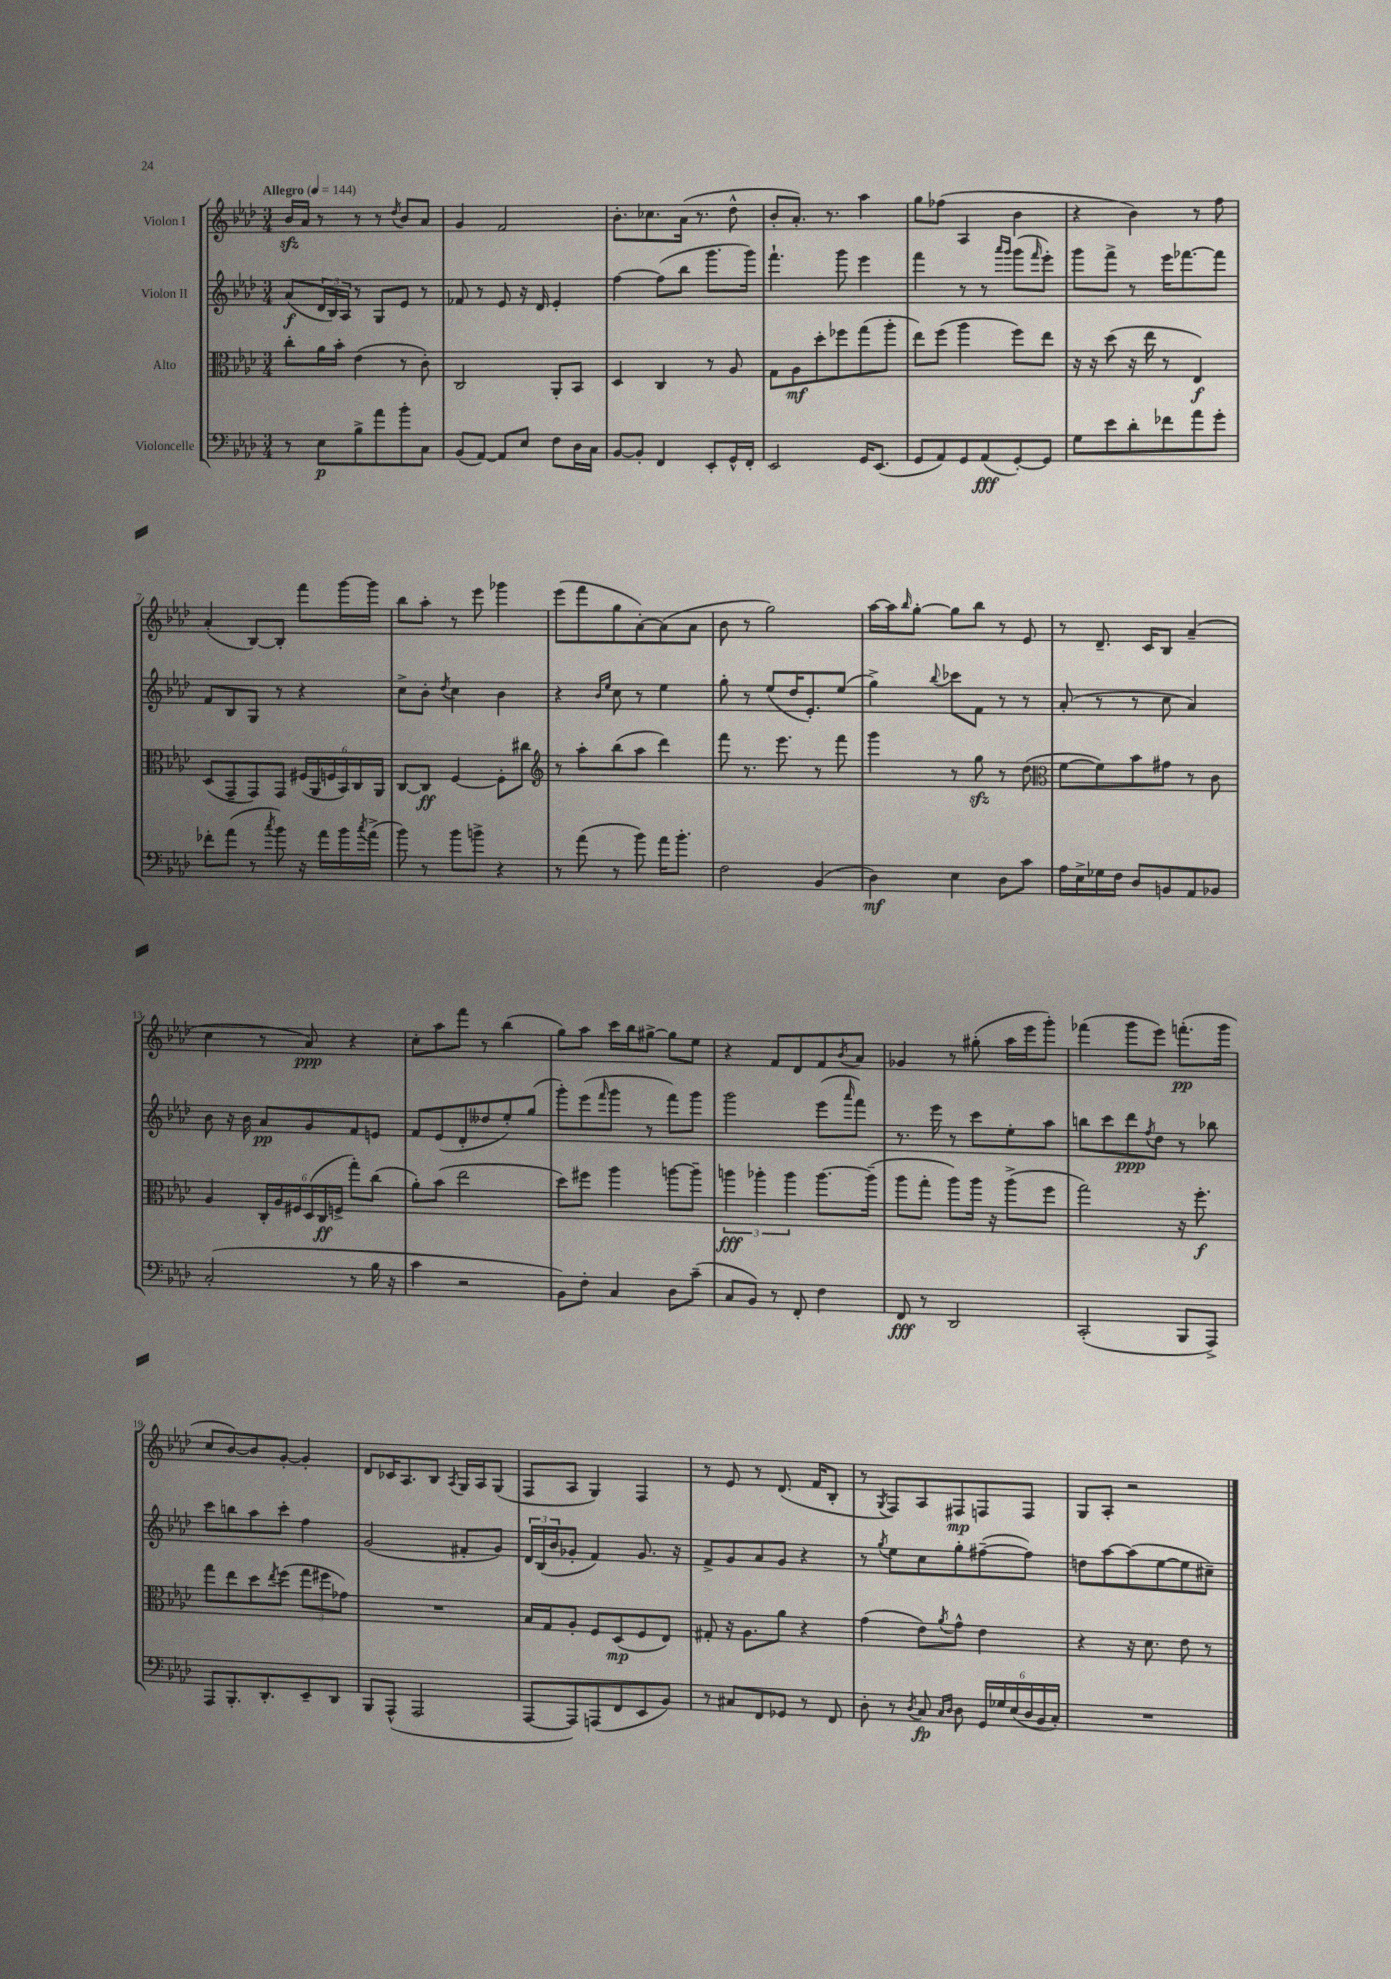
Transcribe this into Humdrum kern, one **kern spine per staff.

**kern	**kern	**kern	**kern
*staff4	*staff3	*staff2	*staff1
*clefF4	*clefC3	*clefG2	*clefG2
*k[b-e-a-d-]	*k[b-e-a-d-]	*k[b-e-a-d-]	*k[b-e-a-d-]
*M3/4	*M3/4	*M3/4	*M3/4
*MM144	*MM144	*MM144	*MM144
8r	8cc'\L	(8a-/L	16b-/LL
.	.	.	16a-/JJ
8E-\L	16a-\L	24d-/L	8r
.	.	24B-/)	.
.	16b-'\JJ	.	.
.	.	24A-/JJ	.
8B-^\	(4e-\	8r	8r
8a-\	.	8G/L	8r
.	.	.	8qdd-/
8b-'\	8r	8e-/J	8b-/L
8C\J	8c'\)	8r	8a-/J
=	=	=	=
(8BB-/L	2C/	8f-/	4g/
[8AA-/J)	.	8r	.
8AA-/]L	.	8e-/	2f/
8E-/J	.	16r	.
.	.	16d-/	.
8F\L	8AA-'/L	4e-'/	.
16D-\L	8BB-/J	.	.
16C\JJ	.	.	.
=	=	=	=
[8BB-/L	4D-/	[4ff\	8.b-'\L
8BB-'/]J	.	.	.
.	.	.	8.cc-\
4FF/	4C/	(8ff\]L	.
.	.	8bb-\J	(16a-\Jk
.	.	.	8.r
8EE-'/L	8r	8.ggg\L	.
16GG^^/L	8A-/	.	8dd-^^\
16FF'/JJ	.	16ggg\Jk)	.
=	=	=	=
2EE-/	8G\L	4.fff`\	8b-'/L
.	8A-\	.	8.a-'/J)
.	8dd-'\	.	.
.	.	.	8.r
.	8ff-\	8ggg\	.
16GG/LK	(8gg\	4eee-\	4aa-\
(8.EE-/J	.	.	.
.	8aa-'\J	.	.
=	=	=	=
8GG/L	8ee-\L)	4fff\	8gg\L
8AA-/)	(8ff\J	.	(8ff-\J
8GG/	4aa-\	8r	4A-/
(8AA-/	.	8r	.
.	.	16qqaaa-/LL	.
.	.	16qqggg/JJ	.
[8GG'/)	8ff\L)	(8ggg\L	4b-\
.	.	16qqfff/	.
8GG/]J	8ee-\J	8eee-'\J)	.
=	=	=	=
8G\L	16r	8ggg\L	4r
.	16r	.	.
8e-\	(8dd-\	8fff^\J	.
8d-'\	16r	8r	4b-\)
.	16ee-\	.	.
8f-\	8r	16eee-\LK	.
.	.	[8.fff-\	.
8a-\	4E-/)	.	8r
8g'\J	.	8fff-\]J	8ff\
=	=	=	=
8f-'\L	(8D-/L	8f/L	(4a-'/
(8a-\J	8GG~/	8B-/	.
8r	8GG/)	8G/J	[8B-/L)
8qcc/	.	.	.
8b-\)	8GG/J	8r	8B-'/]J
16r	(24F#/LL	4r	8fff\L
.	24AA-/	.	.
16a-\LL	.	.	.
.	24F/	.	.
16b-\	24BB-/)	.	[16ggg\L
.	24C/	.	.
8qcc/	.	.	.
(16a-^\JJ	.	.	16ggg\]JJ
.	24AA-/JJ	.	.
=	=	=	=
8b-\)	[8C/L	8cc^\L	8bb-\L
8r	8C/]J	8b-'\J	8aa-'\J
.	.	8qdd-/	.
8b-\L	[4F/	4cc\	8r
8b^\J	.	.	8eee-\
4r	8F'\]L	4b-\	4ggg-\
.	8cc#\J	.	.
=	=	=	=
*	*clefG2	*	*
8r	8r	4r	(8eee-\L
(8a-\	8aa-'\L	.	8fff\
.	.	16qqb-/LL	.
.	.	16qqee-/JJ	.
8r	(8bb-\	8cc\	8gg\
8b-\)	8aa-\J	8r	[8a-'\)
16a-\LK	4ddd-\)	4ee-\	(8a-\]
8.b-'\J	.	.	.
.	.	.	8a-\J
=	=	=	=
2F\	8fff\	8gg'\	8b-\
.	8.r	8r	8r
.	.	(8ee-/L	2gg\)
.	8.eee-\	.	.
.	.	16dd-/K	.
.	.	8.e-'/)	.
(4BB-/	8r	.	.
.	8fff\	(8ee-/J	.
=	=	=	=
4D-\)	4ggg\	4gg^\)	[16aa-\LL
.	.	.	16aa-\]J
.	.	.	16qqbb-/
.	.	.	[8gg'\J
.	.	8qqbb-/	.
4E-\	8r	8ccc-\L	8gg\]L
.	8gg\	8f\J	8bb-\J
8D-\L	8r	8r	8r
8c\J	(8dd-\	8r	8e-/
=	=	=	=
*	*clefC3	*	*
16A-\LL	[8f\L	(8a-'/	8r
16E-^\	.	.	.
16G-\	8f\])	8r	8.d-~/
16F\JJ	.	.	.
8D-/L	8b-\	8r	.
.	.	.	16c/LK
8BB/	8g#\J	8cc\	8B-/J
8AA-/	8r	4a-/)	(4a-~/
8BB-/J	8c\	.	.
=	=	=	=
(2C'/	4A-/	8b-\	4cc\
.	.	16r	.
.	.	16b-\	.
.	24C'/LL	8a-/L	8r
.	24A-/	.	.
.	24F#/	.	.
.	(24D-/	8g/	8a-/)
.	24C/	.	.
.	24F^/JJ	.	.
8r	8gg'\L)	8f/	4r
16B-\	(8cc\J	8e/J	.
16r	.	.	.
=	=	=	=
4c\	8a-'\L)	8f/L	8cc'\L
.	(8b-\J	(8e-/	8aa-\
2r	2ee-\	8d-'/	8fff\J
.	.	8dd--/	8r
.	.	8ee-'/)	(4bb-\
.	.	(8gg/J	.
=	=	=	=
8BB-\L)	8dd-\L)	8ggg'\L)	8gg\L)
8F'\J	8ff#\J	(8eee-\	8aa-\J
.	.	16qqfff/	.
4C/	4aa-\	8ggg\J	16ccc\LL
.	.	.	16bb-\J
.	.	8r	[8gg#^\J
8D-\L	[8aa\L	8fff\L)	8gg#\]L
(8c~\J	8aa~\]J	8ggg\J	8ee-\J
=	=	=	=
8C/L	6aa\	2ggg\	4r
8BB-/J)	.	.	.
.	6aa-'\	.	.
8r	.	.	8f/L
.	6aa-\	.	.
8FF'/	.	.	8d-/
4F\	[8.aa-\L	(8eee-\L	8f/
.	.	16qqaaa-/	8qb-/
.	.	8fff\J)	8a-/J
.	(16aa-~\]Jk	.	.
=	=	=	=
8FF/	8aa-\L	8.r	4g-/
8r	8gg'\J	.	.
.	.	16eee-\	.
2DD-/	8aa-\L)	8r	8r
.	16aa-\Jk	8ccc\L	(8gg#'\
.	16r	.	.
.	(8aa-^\L	8ee-'\	16aa-\LL
.	.	.	16eee-\J
.	8ff\J	8aa-\J	8ggg'\J)
=	=	=	=
(2CC'/	2gg\)	8bb\L	(4fff-\
.	.	8ccc\	.
.	.	8ddd-\	8ggg\L
.	.	8qff/	.
.	.	8dd-\J	8eee-\J)
8BBB-/L	16r	8r	(8.fff'\L
.	8.ff'\	.	.
8AAA-^/J)	.	8bb-\	.
.	.	.	16ggg\Jk
=	=	=	=
8AAA-/L	8gg\L	8ccc\L	8cc/L
8.BBB-'/	8ee-\	8bb\	[8b-/)
.	8dd-\	8aa-\	8b-/]
8.DD-'/	.	.	.
.	8qee-/	.	.
.	(8ff\J	8ccc'\J	[8g'/J
8EE-~/	12gg\L	4ff\	4g'/]
.	12ff#\	.	.
8DD-/J	.	.	.
.	12g-\J)	.	.
=	=	=	=
8BBB-/L	2.r	(2g/	8d-/L
(8AAA-^^/J	.	.	16c-/K
.	.	.	8.A-/
2AAA-/	.	.	.
.	.	.	8B-/J
.	.	.	8qA-/
.	.	8f#'/L	16G/LL
.	.	.	16A-/J
.	.	8g/J)	(8G/J
=	=	=	=
[8AAA-/L	16B-/LL	24d-/LL	8F/L
.	.	(24B-/	.
.	16G/J	.	.
.	.	24b-/J	.
8AAA-/])	8A-'/J	8g-'/J	8A-/J
(8AAA/	8F/L	4f/)	4G/)
8FF/	(8D-/	.	.
8EE-/	8F/	8.g-/	4F/
8BB-/J)	8E-/J)	.	.
.	.	16r	.
=	=	=	=
8r	8G#'/	8f^/L	8r
8C#/L	16r	8g/	8e-/
.	8.A-\L	.	.
8FF/	.	8a-/	8r
8GG-/J	8a-\J	8g/J	(8.d-/
8r	4r	4r	.
.	.	.	16f/LK
8FF/	.	.	8B-'/J
=	=	=	=
8D-'\	(4g\	8r	8r
.	.	8qgg/	8qG/
8r	.	8ee-\L	8F/L)
8qD-/	.	.	.
8C/	8e-\L)	8cc\	8A-/
16qqC/LL	.	.	.
16qqD-/JJ	8qa-/	.	.
8D-\	8g^^\J	8gg'\	8F#/
24GG/LL	4e-\	([8ff#~\	8F/
24G-/	.	.	.
(24E-/	.	.	.
24D-/	.	8ff#\]J)	8F/J
24BB-/	.	.	.
24C'/JJ)	.	.	.
=	=	=	=
2.r	4r	8dd\L	8G/L
.	.	[8aa-\	8A-'/J
.	16r	(8aa-\]	2r
.	8.d-\	.	.
.	.	[8ee-\	.
.	8e-\	8ee-\]	.
.	8r	8cc#~\J)	.
==	==	==	==
*-	*-	*-	*-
□ □ □ □
Gather every line in the records that contains the word "kern" and copy each one in full.

Transcribe this into Humdrum kern, one **kern spine per staff.
**kern	**kern	**kern	**kern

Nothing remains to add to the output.